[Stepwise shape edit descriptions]
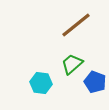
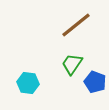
green trapezoid: rotated 15 degrees counterclockwise
cyan hexagon: moved 13 px left
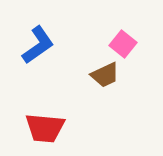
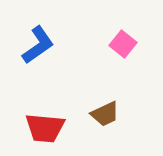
brown trapezoid: moved 39 px down
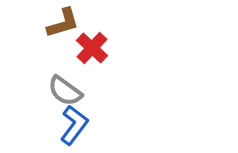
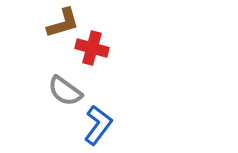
red cross: rotated 28 degrees counterclockwise
blue L-shape: moved 24 px right
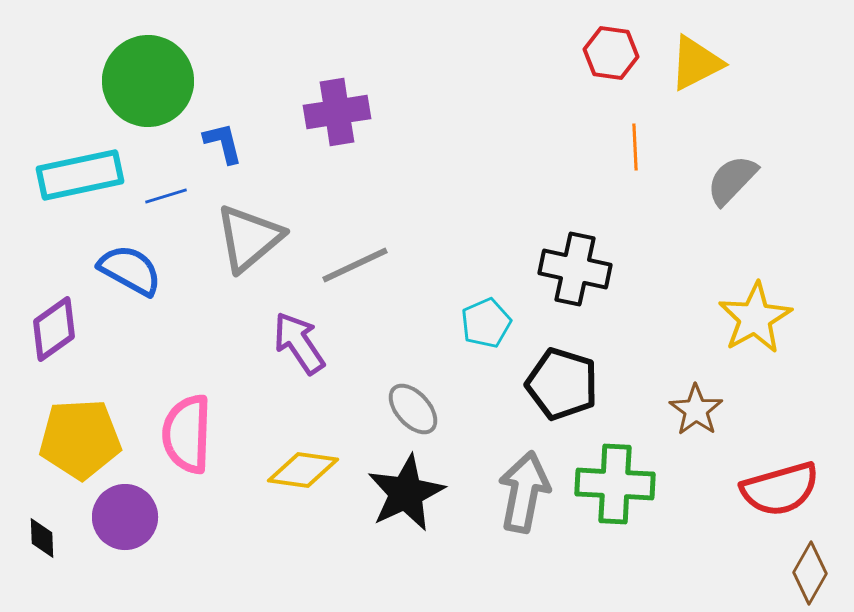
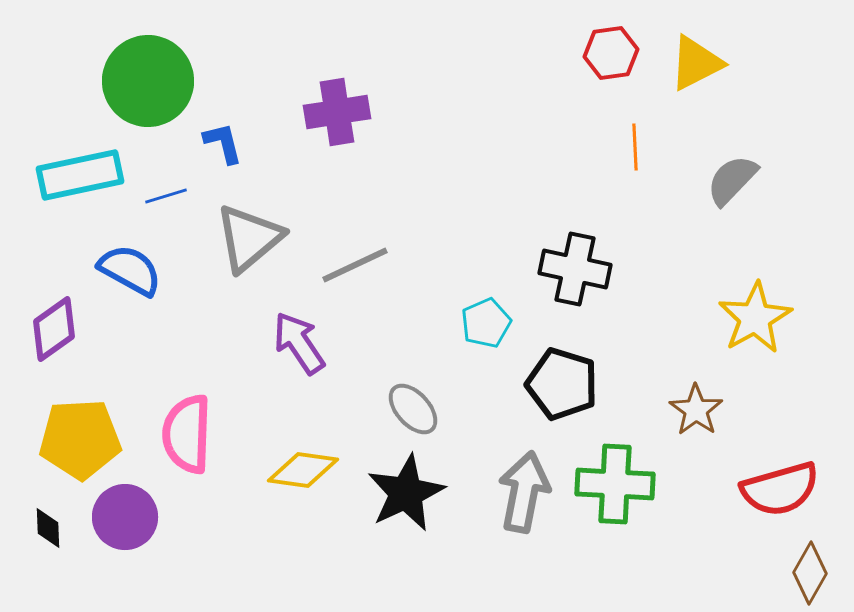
red hexagon: rotated 16 degrees counterclockwise
black diamond: moved 6 px right, 10 px up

TASK -> Only the lines from the one containing "red cross: rotated" through the end of the records should be copied, exactly and with both ends included; the pictures should not.

ANSWER BELOW ->
red cross: rotated 28 degrees counterclockwise
blue L-shape: moved 24 px right
red hexagon: rotated 16 degrees counterclockwise
black diamond: moved 6 px right, 10 px up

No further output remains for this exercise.